*** Source material Section Begins ***
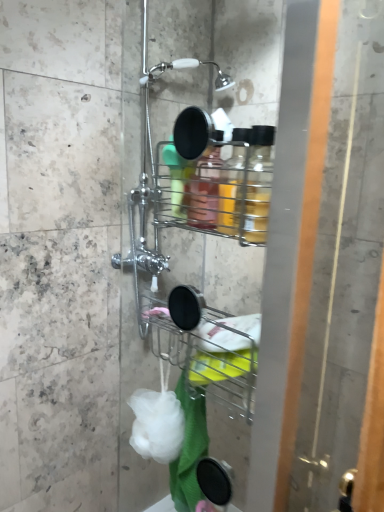
Question: From the image's perspective, is white soft bath towel at lower center located above transparent glass screen door at right?

Choices:
 (A) no
 (B) yes

Answer: (A)

Question: Is white soft bath towel at lower center positioned far away from transparent glass screen door at right?

Choices:
 (A) no
 (B) yes

Answer: (A)

Question: Does white soft bath towel at lower center have a smaller size compared to transparent glass screen door at right?

Choices:
 (A) no
 (B) yes

Answer: (B)

Question: From a real-world perspective, is white soft bath towel at lower center located higher than transparent glass screen door at right?

Choices:
 (A) yes
 (B) no

Answer: (B)

Question: From a real-world perspective, is white soft bath towel at lower center physically below transparent glass screen door at right?

Choices:
 (A) no
 (B) yes

Answer: (B)

Question: Considering the relative sizes of white soft bath towel at lower center and transparent glass screen door at right in the image provided, is white soft bath towel at lower center thinner than transparent glass screen door at right?

Choices:
 (A) no
 (B) yes

Answer: (B)

Question: From a real-world perspective, is transparent glass screen door at right on white soft bath towel at lower center?

Choices:
 (A) yes
 (B) no

Answer: (A)

Question: Can you confirm if transparent glass screen door at right is thinner than white soft bath towel at lower center?

Choices:
 (A) yes
 (B) no

Answer: (B)

Question: Does transparent glass screen door at right have a larger size compared to white soft bath towel at lower center?

Choices:
 (A) no
 (B) yes

Answer: (B)

Question: Is transparent glass screen door at right far away from white soft bath towel at lower center?

Choices:
 (A) no
 (B) yes

Answer: (A)

Question: Is transparent glass screen door at right smaller than white soft bath towel at lower center?

Choices:
 (A) yes
 (B) no

Answer: (B)

Question: From the image's perspective, is transparent glass screen door at right under white soft bath towel at lower center?

Choices:
 (A) no
 (B) yes

Answer: (A)

Question: Is transparent glass screen door at right closer to the viewer compared to white matte sponge at lower center?

Choices:
 (A) yes
 (B) no

Answer: (A)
*** Source material Section Ends ***
Find each line in the listing above that contains the word "located", matching case exactly, and copy those lines out in full.

• _Response to the task_
Question: From the image's perspective, is white soft bath towel at lower center located above transparent glass screen door at right?
Question: From a real-world perspective, is white soft bath towel at lower center located higher than transparent glass screen door at right?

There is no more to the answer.